**Work item**
Print the lines below word for word, beginning with the first and ending with the line that holds "none -> green 1x1 brick [234,298,292,356]", and skip every picture.
-- -- --
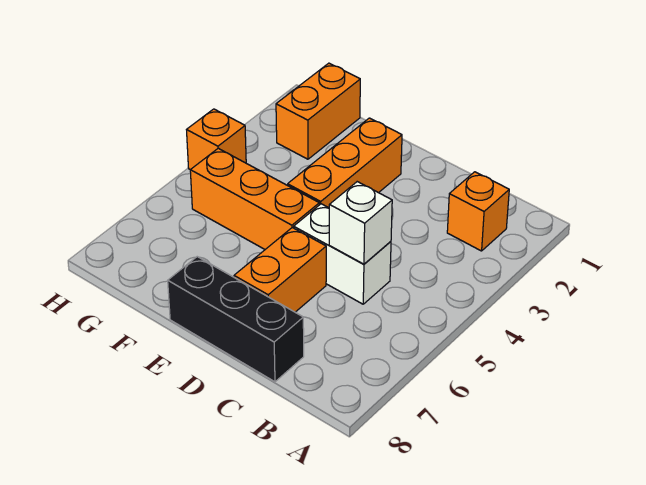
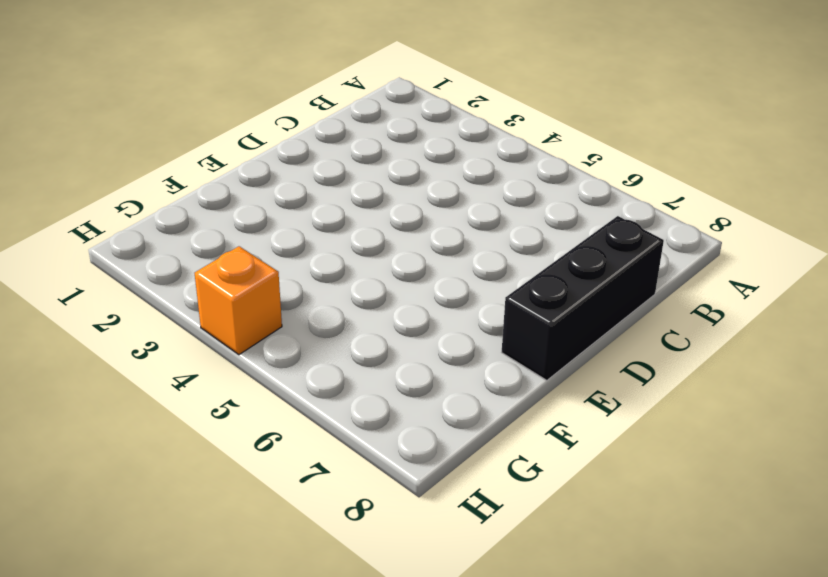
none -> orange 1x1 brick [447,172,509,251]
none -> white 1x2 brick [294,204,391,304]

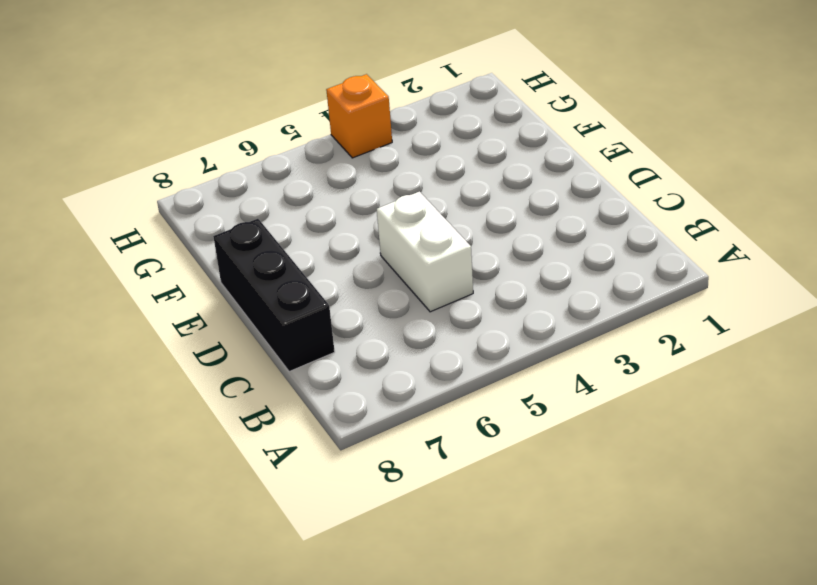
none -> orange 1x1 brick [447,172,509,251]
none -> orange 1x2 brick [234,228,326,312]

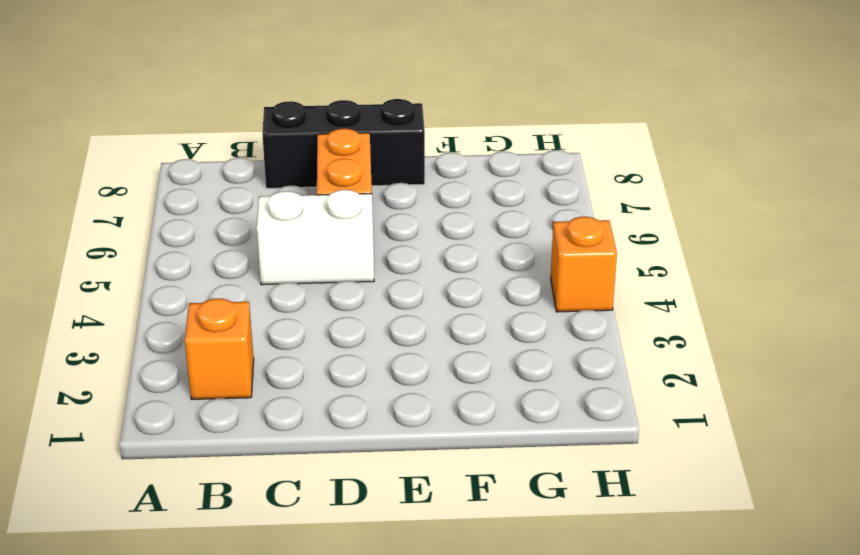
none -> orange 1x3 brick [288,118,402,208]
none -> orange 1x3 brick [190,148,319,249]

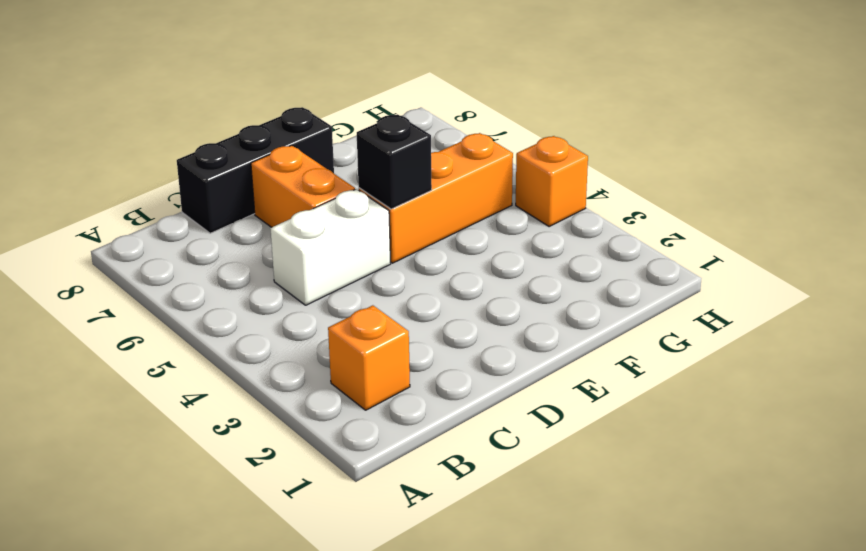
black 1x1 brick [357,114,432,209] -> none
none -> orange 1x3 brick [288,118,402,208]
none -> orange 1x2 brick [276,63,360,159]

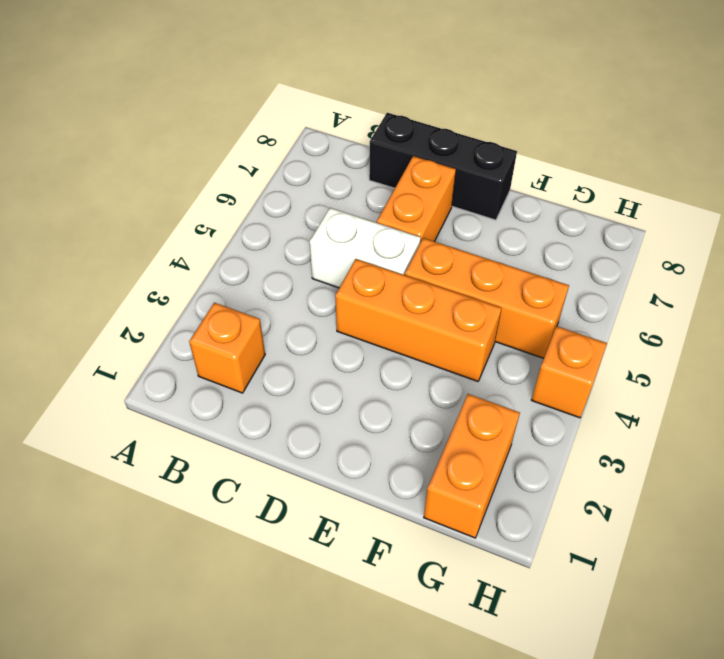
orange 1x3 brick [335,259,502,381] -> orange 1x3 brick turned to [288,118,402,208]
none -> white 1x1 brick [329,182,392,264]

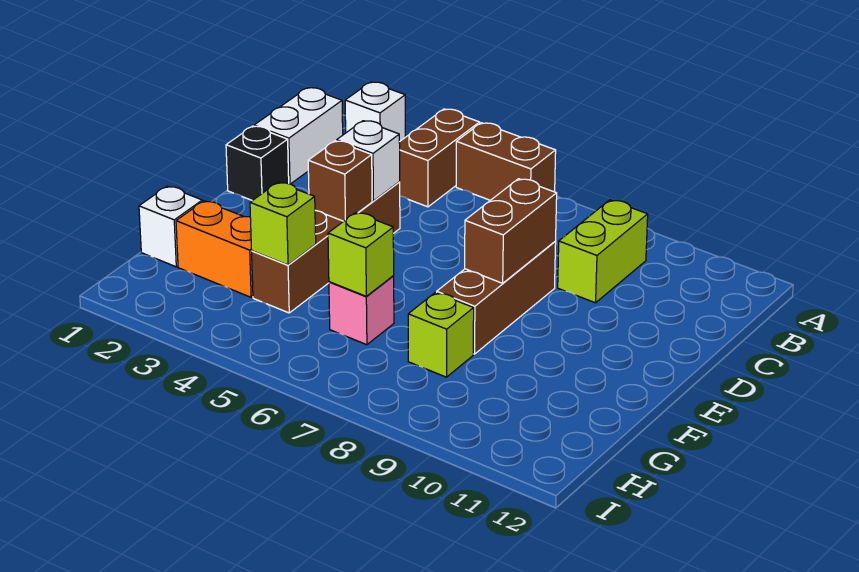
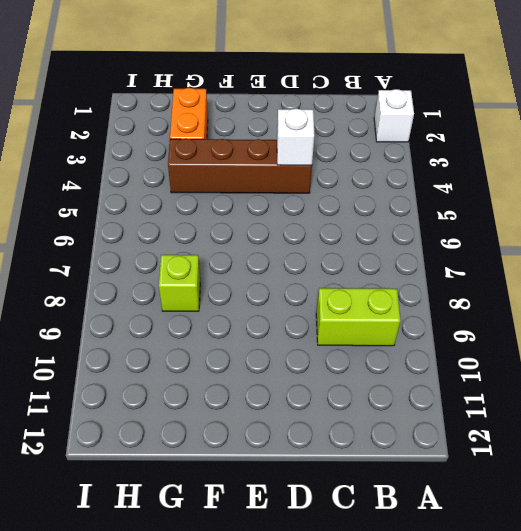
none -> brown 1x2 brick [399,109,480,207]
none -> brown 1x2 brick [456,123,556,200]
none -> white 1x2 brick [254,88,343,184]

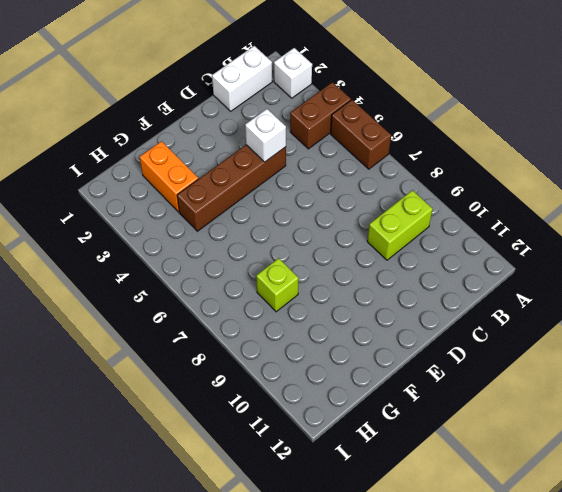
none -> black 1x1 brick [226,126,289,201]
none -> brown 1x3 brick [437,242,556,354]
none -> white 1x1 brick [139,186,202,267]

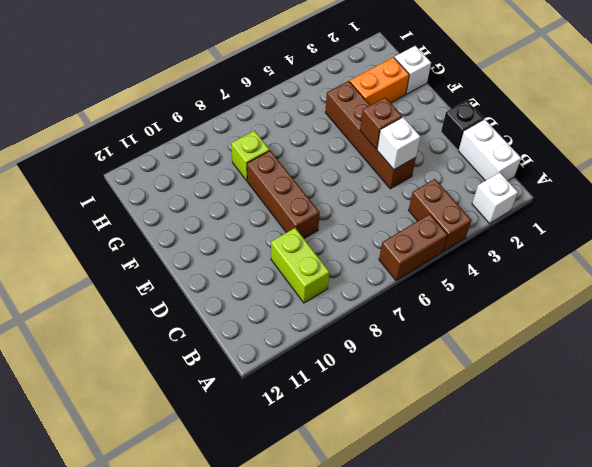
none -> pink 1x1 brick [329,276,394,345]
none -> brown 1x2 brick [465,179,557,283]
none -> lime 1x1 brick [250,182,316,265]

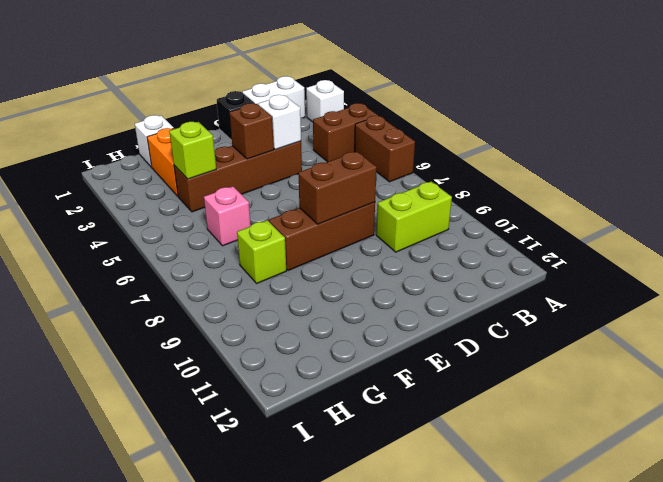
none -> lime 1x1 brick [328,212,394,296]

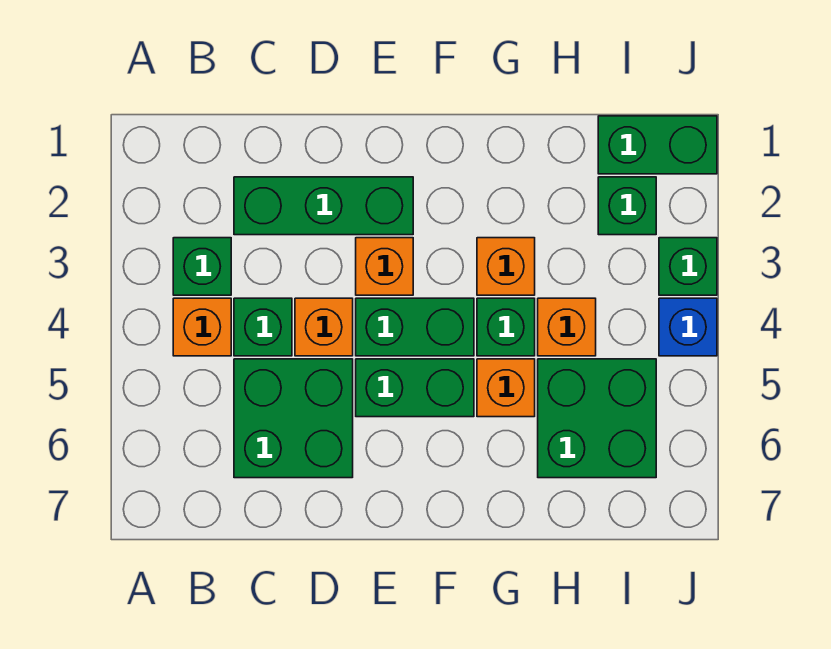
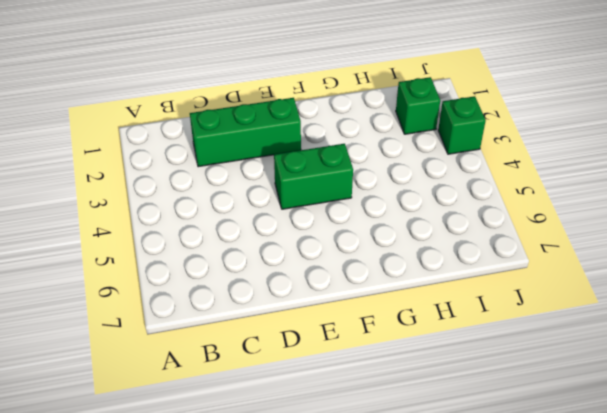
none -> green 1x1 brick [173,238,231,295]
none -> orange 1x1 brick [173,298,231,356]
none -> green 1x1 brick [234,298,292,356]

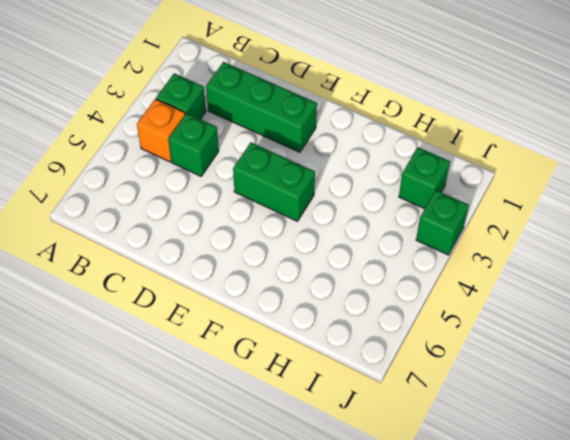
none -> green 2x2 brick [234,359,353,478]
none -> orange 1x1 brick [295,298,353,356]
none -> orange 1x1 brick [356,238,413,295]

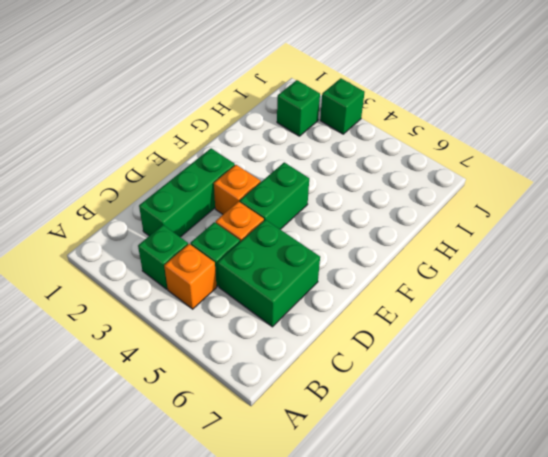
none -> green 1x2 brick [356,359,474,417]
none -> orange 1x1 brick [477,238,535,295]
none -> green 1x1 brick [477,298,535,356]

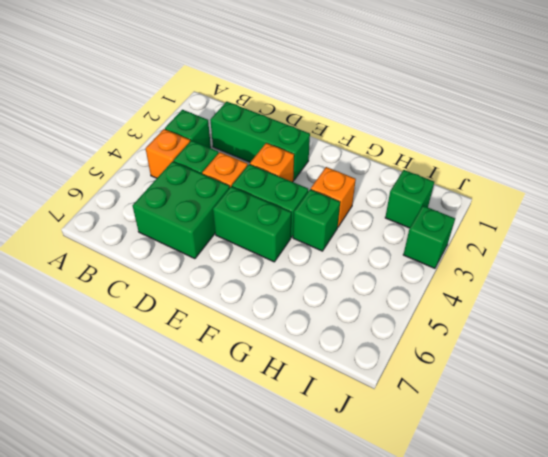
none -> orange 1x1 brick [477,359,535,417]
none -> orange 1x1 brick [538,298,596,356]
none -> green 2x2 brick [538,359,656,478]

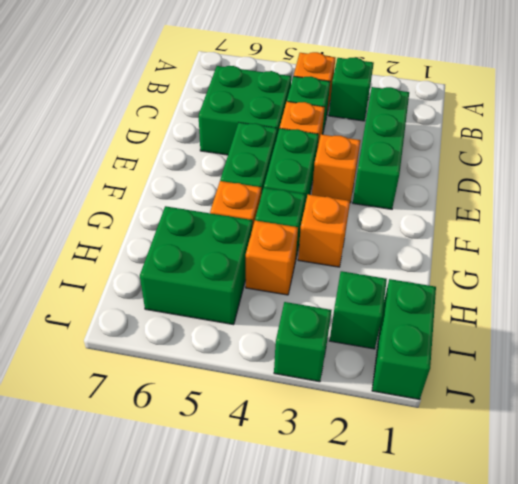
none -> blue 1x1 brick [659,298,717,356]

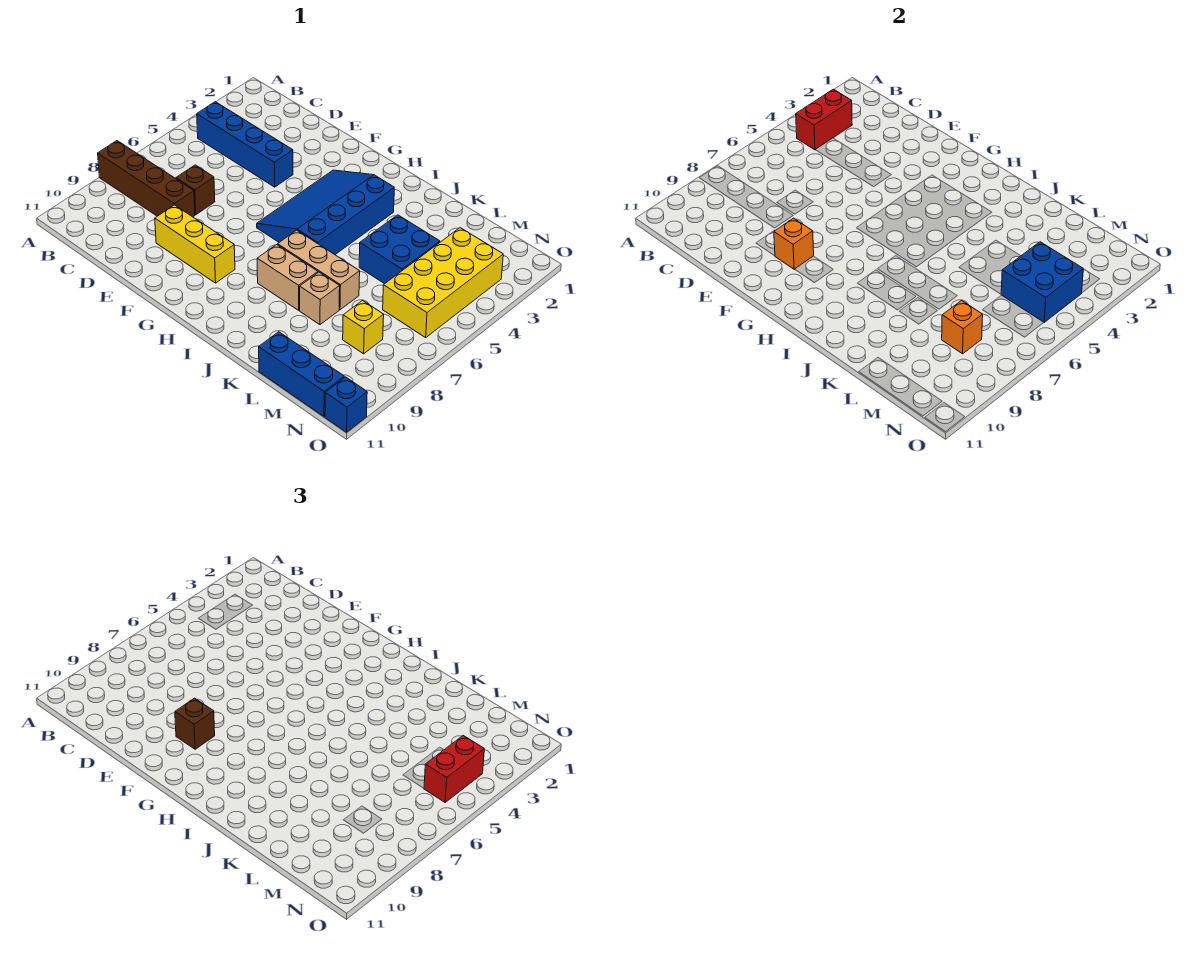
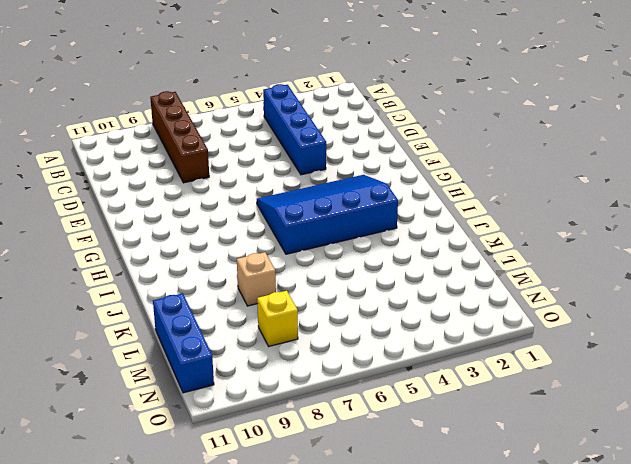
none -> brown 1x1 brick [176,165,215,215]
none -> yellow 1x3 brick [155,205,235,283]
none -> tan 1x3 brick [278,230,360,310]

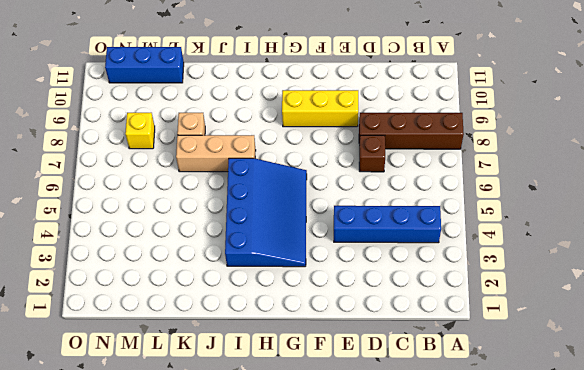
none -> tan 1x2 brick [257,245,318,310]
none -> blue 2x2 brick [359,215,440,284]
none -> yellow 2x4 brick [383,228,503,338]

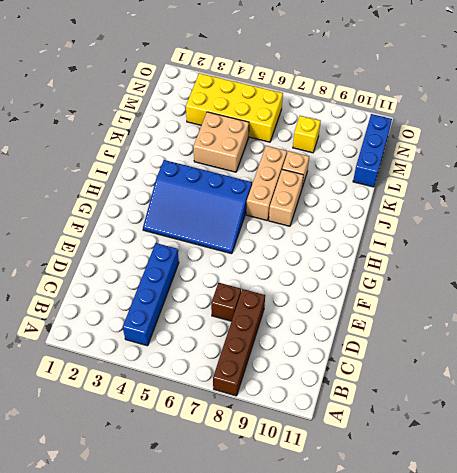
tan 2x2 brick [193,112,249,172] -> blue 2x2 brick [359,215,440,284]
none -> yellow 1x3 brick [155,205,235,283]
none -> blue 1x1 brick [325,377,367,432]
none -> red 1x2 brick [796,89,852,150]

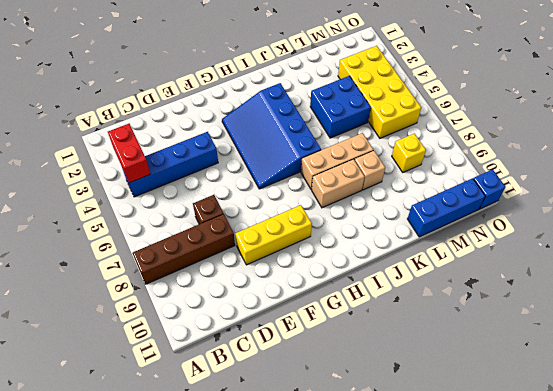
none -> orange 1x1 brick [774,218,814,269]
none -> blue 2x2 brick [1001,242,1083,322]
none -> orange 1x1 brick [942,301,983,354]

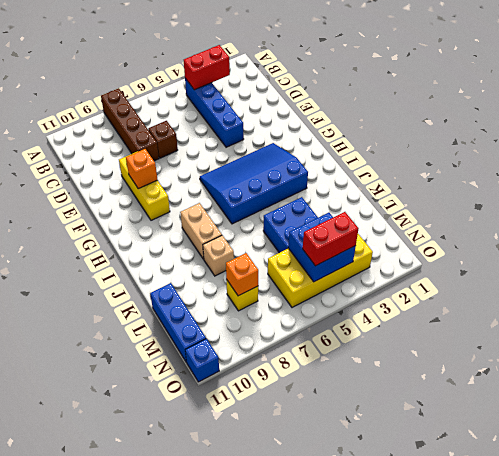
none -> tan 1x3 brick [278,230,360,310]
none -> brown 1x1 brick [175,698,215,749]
-- -- --
**Response to this exercise**
none -> orange 1x1 brick [447,172,509,251]
none -> white 1x2 brick [294,204,391,304]

none -> orange 1x1 brick [447,172,509,251]
none -> orange 1x2 brick [234,228,326,312]

none -> orange 1x3 brick [288,118,402,208]
none -> orange 1x3 brick [190,148,319,249]

black 1x1 brick [357,114,432,209] -> none
none -> orange 1x3 brick [288,118,402,208]
none -> orange 1x2 brick [276,63,360,159]

orange 1x3 brick [335,259,502,381] -> orange 1x3 brick turned to [288,118,402,208]
none -> white 1x1 brick [329,182,392,264]

none -> brown 1x2 brick [399,109,480,207]
none -> brown 1x2 brick [456,123,556,200]
none -> white 1x2 brick [254,88,343,184]

none -> black 1x1 brick [226,126,289,201]
none -> brown 1x3 brick [437,242,556,354]
none -> white 1x1 brick [139,186,202,267]

none -> pink 1x1 brick [329,276,394,345]
none -> brown 1x2 brick [465,179,557,283]
none -> lime 1x1 brick [250,182,316,265]

none -> lime 1x1 brick [328,212,394,296]

none -> green 1x1 brick [173,238,231,295]
none -> orange 1x1 brick [173,298,231,356]
none -> green 1x1 brick [234,298,292,356]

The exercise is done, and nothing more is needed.